[Object transformation records]
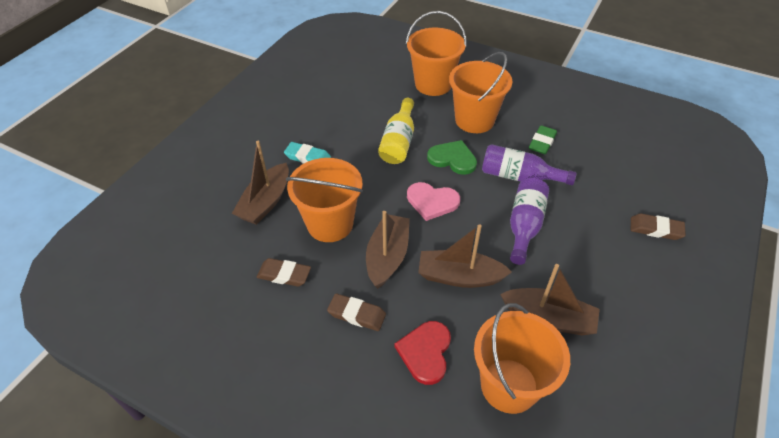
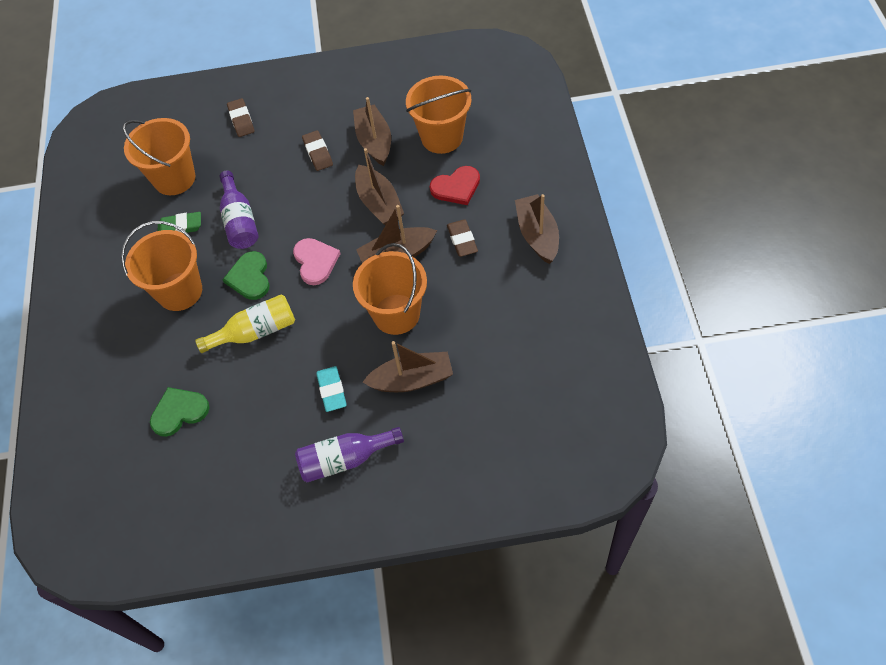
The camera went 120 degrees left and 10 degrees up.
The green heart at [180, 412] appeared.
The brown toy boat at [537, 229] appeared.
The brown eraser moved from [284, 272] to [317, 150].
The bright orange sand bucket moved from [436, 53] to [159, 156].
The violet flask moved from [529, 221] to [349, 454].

__Assigned task__
Each line from the top of the records through the one containing "The bright orange" needs to be transcribed exactly, without pictures.

__Expected answer__
The camera went 120 degrees left and 10 degrees up.
The green heart at [180, 412] appeared.
The brown toy boat at [537, 229] appeared.
The brown eraser moved from [284, 272] to [317, 150].
The bright orange sand bucket moved from [436, 53] to [159, 156].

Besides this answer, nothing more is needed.